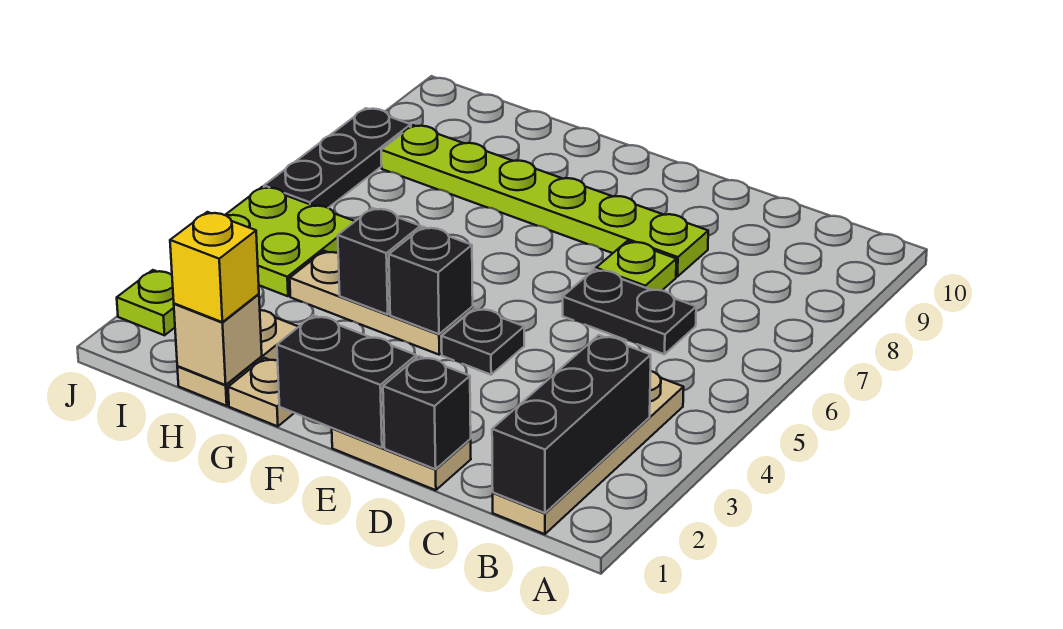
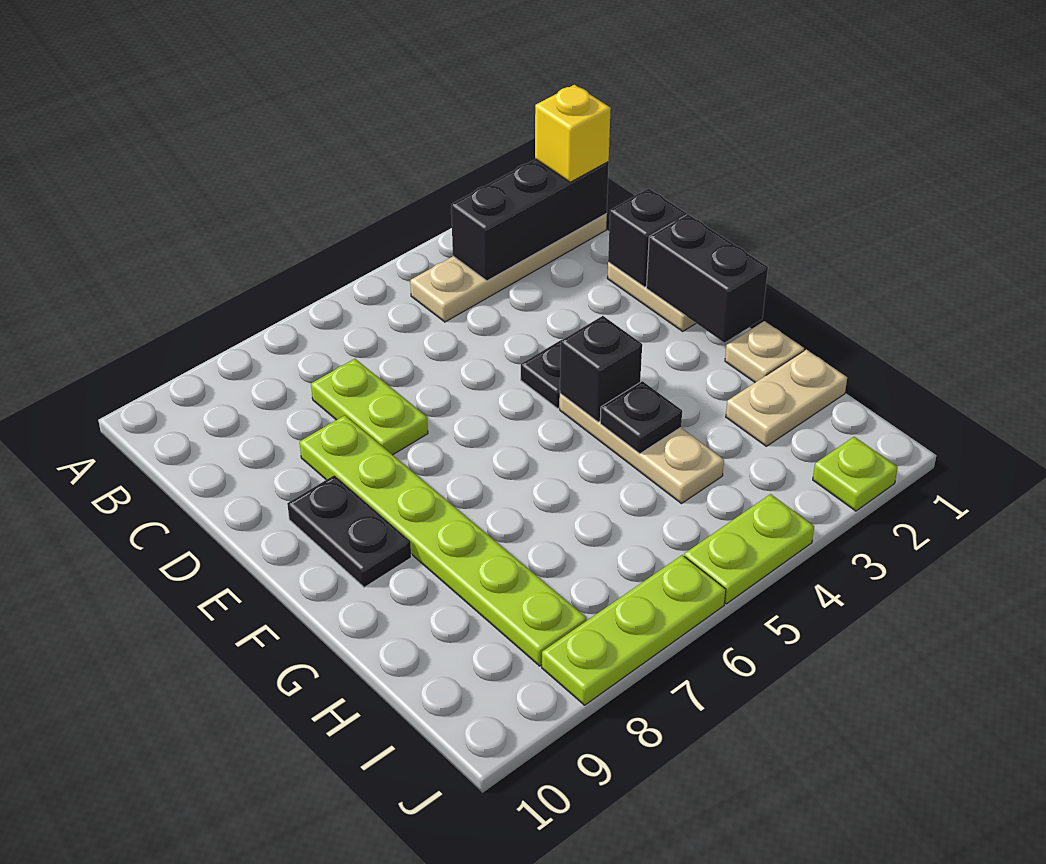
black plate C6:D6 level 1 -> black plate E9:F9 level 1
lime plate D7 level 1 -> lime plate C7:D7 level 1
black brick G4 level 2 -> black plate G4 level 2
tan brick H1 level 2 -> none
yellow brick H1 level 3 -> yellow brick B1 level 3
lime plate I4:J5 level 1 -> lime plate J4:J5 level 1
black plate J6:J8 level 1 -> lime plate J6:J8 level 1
^^^^
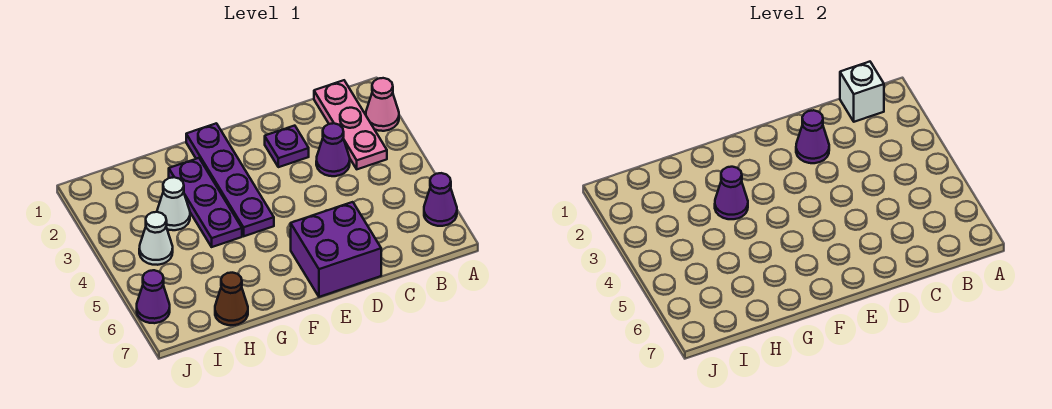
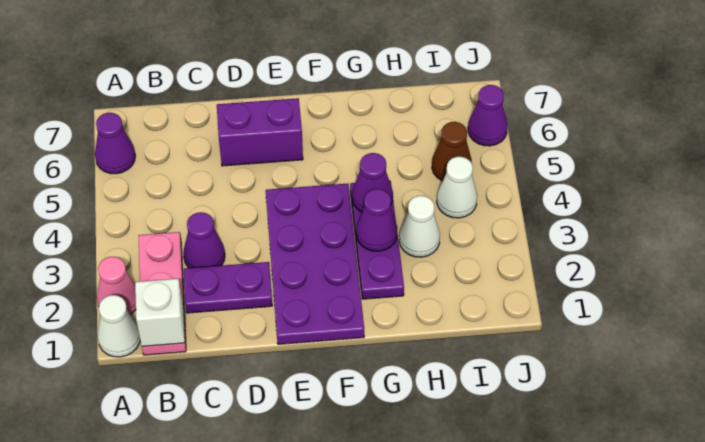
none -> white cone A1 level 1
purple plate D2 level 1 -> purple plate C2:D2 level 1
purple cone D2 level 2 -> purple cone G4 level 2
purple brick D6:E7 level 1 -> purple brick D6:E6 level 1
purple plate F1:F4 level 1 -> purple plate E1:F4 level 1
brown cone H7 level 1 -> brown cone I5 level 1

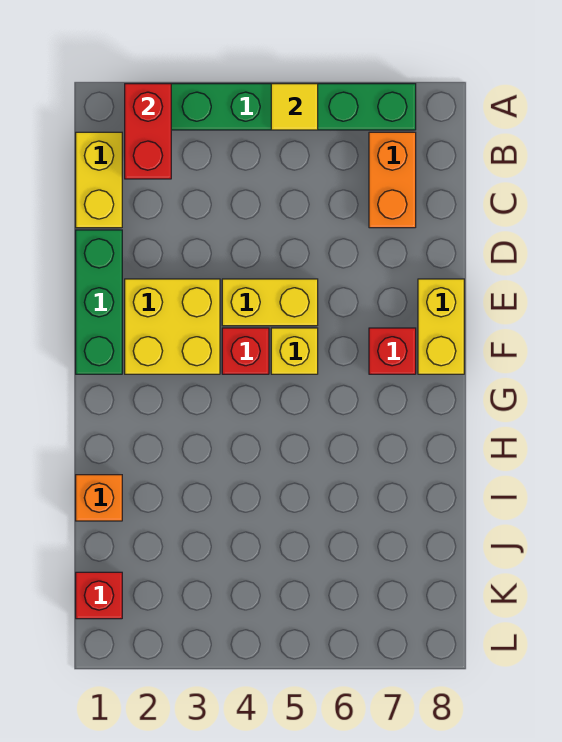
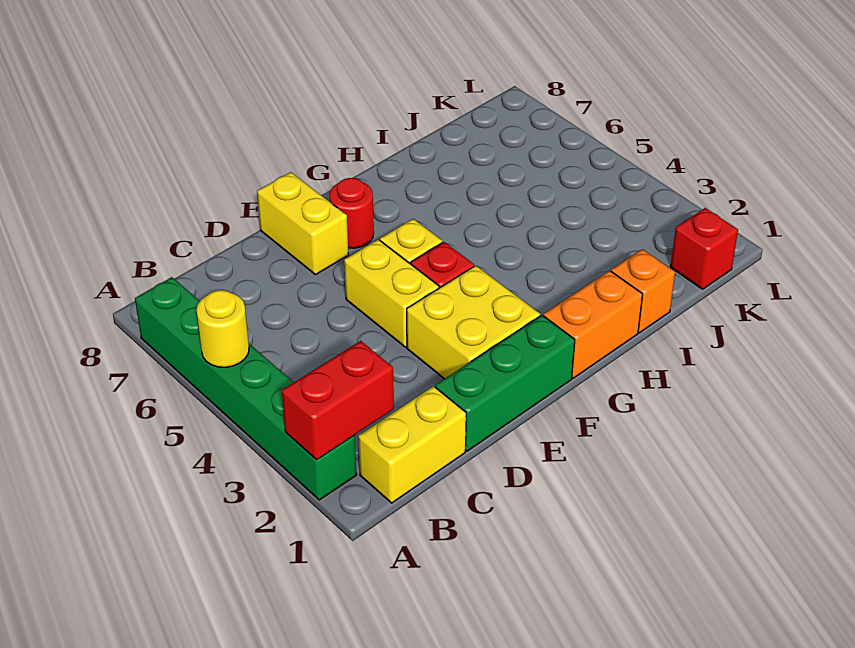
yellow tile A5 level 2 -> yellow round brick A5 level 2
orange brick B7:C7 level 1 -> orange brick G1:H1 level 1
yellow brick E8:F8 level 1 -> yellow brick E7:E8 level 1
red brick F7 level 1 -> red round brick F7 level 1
^^^^
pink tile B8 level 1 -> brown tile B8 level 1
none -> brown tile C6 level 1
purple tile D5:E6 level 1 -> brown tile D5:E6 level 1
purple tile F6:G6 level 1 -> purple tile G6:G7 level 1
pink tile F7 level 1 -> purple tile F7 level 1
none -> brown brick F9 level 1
^^^^
#### Exercise:
If a line above holds the word "brown", copy it.

#### Task output:
brown cone H7 level 1 -> brown cone I5 level 1
pink tile B8 level 1 -> brown tile B8 level 1
none -> brown tile C6 level 1
purple tile D5:E6 level 1 -> brown tile D5:E6 level 1
none -> brown brick F9 level 1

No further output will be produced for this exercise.